PROBLEM DESCRIPTION => What follows is a set of records; restate each one word for word and drop the pictures.
---------- DATA LISTING ----------
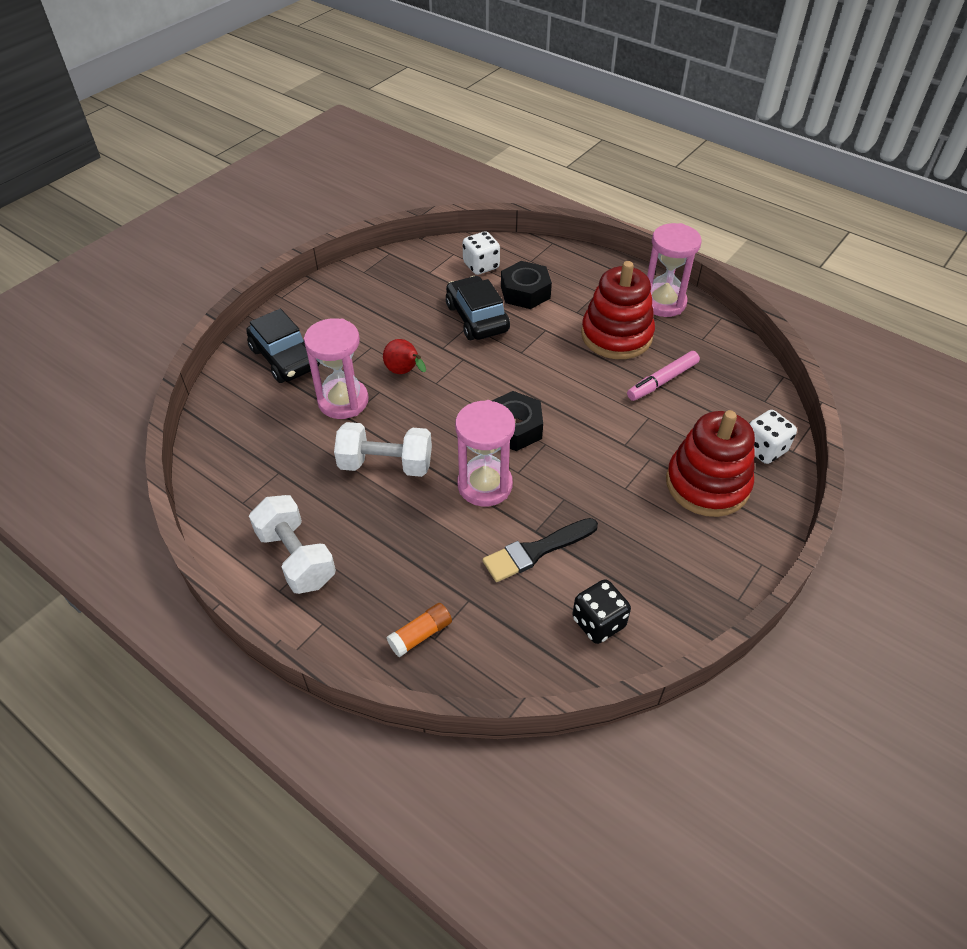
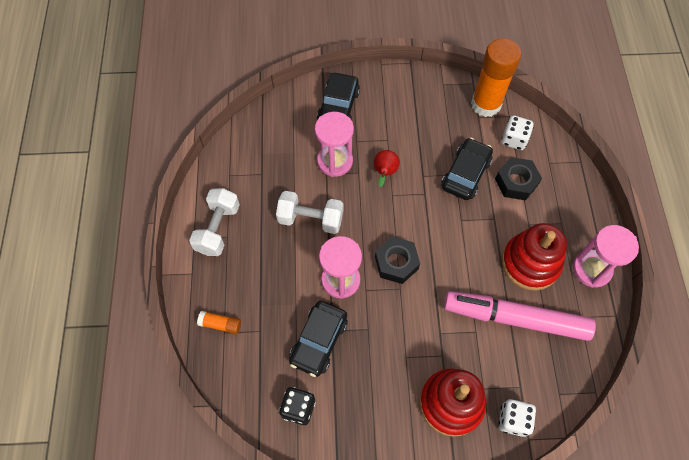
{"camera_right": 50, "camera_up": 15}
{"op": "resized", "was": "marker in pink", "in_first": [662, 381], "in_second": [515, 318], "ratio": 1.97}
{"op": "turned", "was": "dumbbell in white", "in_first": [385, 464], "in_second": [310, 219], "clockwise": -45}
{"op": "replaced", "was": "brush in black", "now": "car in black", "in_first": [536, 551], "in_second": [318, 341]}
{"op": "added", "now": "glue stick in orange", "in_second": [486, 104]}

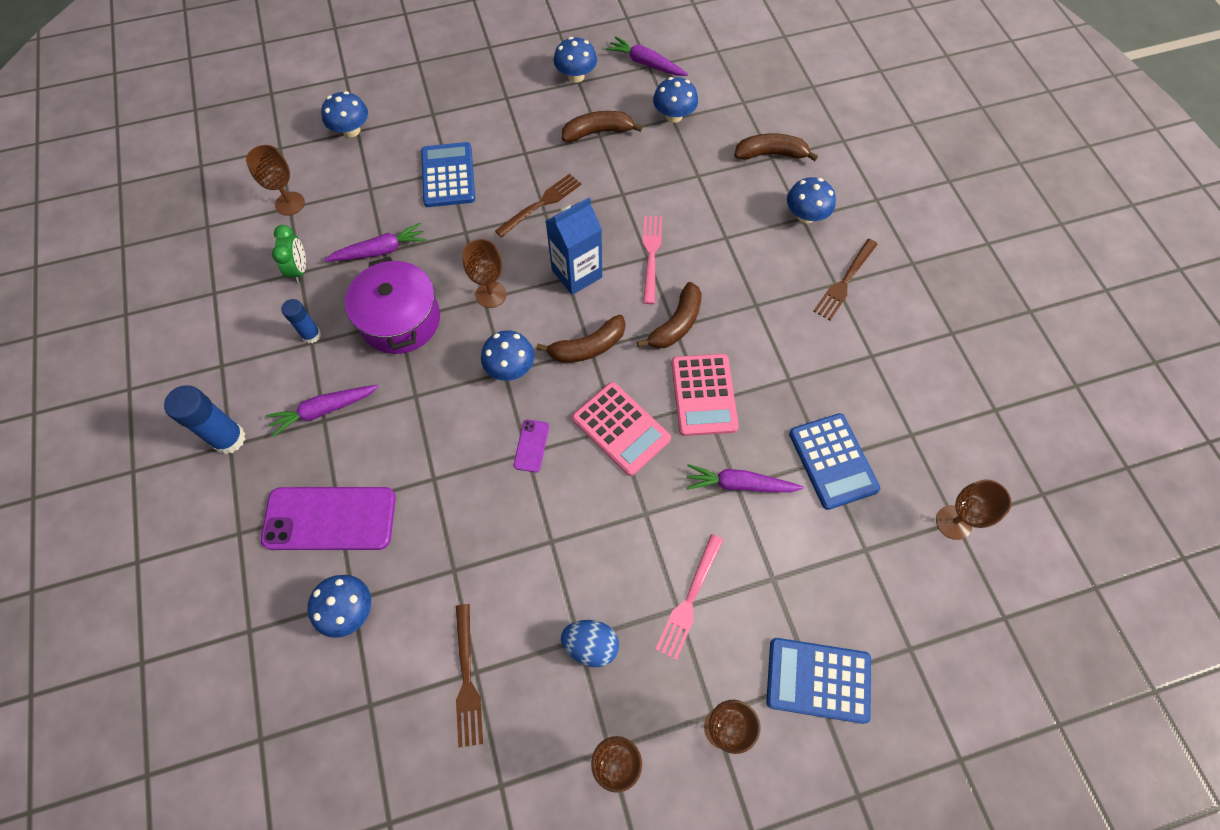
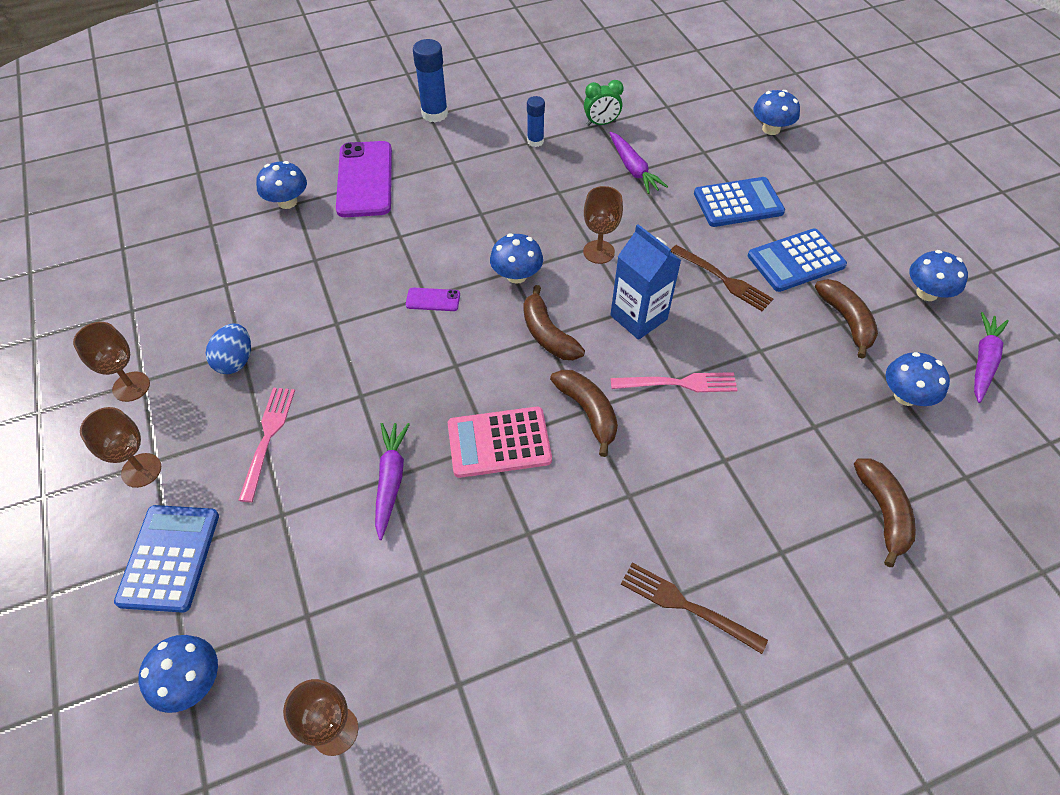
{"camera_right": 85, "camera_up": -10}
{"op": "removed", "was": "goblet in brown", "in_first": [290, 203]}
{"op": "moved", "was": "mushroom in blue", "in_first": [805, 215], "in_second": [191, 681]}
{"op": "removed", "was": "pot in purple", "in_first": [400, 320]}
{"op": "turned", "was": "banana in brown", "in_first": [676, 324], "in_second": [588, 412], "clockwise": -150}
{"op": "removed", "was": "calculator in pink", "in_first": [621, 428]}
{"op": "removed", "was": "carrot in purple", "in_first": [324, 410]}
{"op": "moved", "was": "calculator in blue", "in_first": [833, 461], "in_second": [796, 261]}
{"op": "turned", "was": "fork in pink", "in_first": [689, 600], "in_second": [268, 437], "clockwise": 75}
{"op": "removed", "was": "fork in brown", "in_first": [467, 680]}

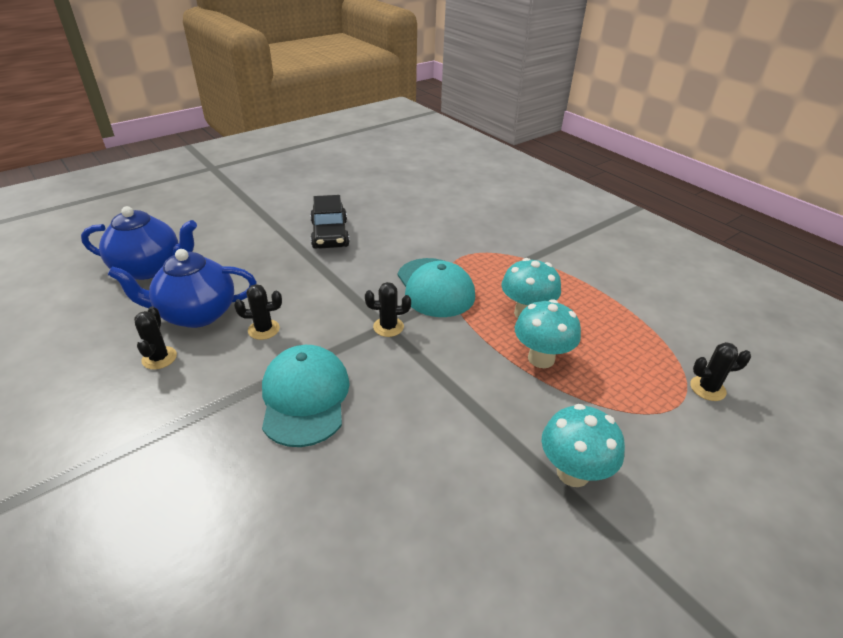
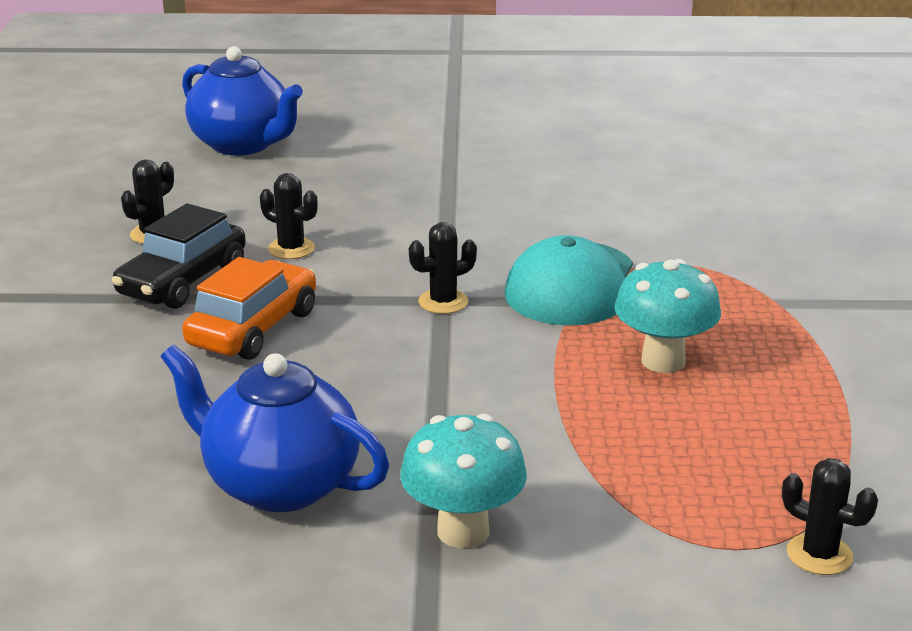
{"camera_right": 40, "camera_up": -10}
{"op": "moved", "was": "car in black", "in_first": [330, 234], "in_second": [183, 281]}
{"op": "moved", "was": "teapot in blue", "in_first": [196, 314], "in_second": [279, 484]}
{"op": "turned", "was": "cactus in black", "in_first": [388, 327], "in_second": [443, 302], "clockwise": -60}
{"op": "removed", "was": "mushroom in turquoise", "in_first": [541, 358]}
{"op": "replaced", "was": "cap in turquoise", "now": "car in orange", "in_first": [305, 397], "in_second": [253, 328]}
----------
THE COMPLETED TASK =>
{"camera_right": 50, "camera_up": 15}
{"op": "resized", "was": "marker in pink", "in_first": [662, 381], "in_second": [515, 318], "ratio": 1.97}
{"op": "turned", "was": "dumbbell in white", "in_first": [385, 464], "in_second": [310, 219], "clockwise": -45}
{"op": "replaced", "was": "brush in black", "now": "car in black", "in_first": [536, 551], "in_second": [318, 341]}
{"op": "added", "now": "glue stick in orange", "in_second": [486, 104]}

{"camera_right": 85, "camera_up": -10}
{"op": "removed", "was": "goblet in brown", "in_first": [290, 203]}
{"op": "moved", "was": "mushroom in blue", "in_first": [805, 215], "in_second": [191, 681]}
{"op": "removed", "was": "pot in purple", "in_first": [400, 320]}
{"op": "turned", "was": "banana in brown", "in_first": [676, 324], "in_second": [588, 412], "clockwise": -150}
{"op": "removed", "was": "calculator in pink", "in_first": [621, 428]}
{"op": "removed", "was": "carrot in purple", "in_first": [324, 410]}
{"op": "moved", "was": "calculator in blue", "in_first": [833, 461], "in_second": [796, 261]}
{"op": "turned", "was": "fork in pink", "in_first": [689, 600], "in_second": [268, 437], "clockwise": 75}
{"op": "removed", "was": "fork in brown", "in_first": [467, 680]}

{"camera_right": 40, "camera_up": -10}
{"op": "moved", "was": "car in black", "in_first": [330, 234], "in_second": [183, 281]}
{"op": "moved", "was": "teapot in blue", "in_first": [196, 314], "in_second": [279, 484]}
{"op": "turned", "was": "cactus in black", "in_first": [388, 327], "in_second": [443, 302], "clockwise": -60}
{"op": "removed", "was": "mushroom in turquoise", "in_first": [541, 358]}
{"op": "replaced", "was": "cap in turquoise", "now": "car in orange", "in_first": [305, 397], "in_second": [253, 328]}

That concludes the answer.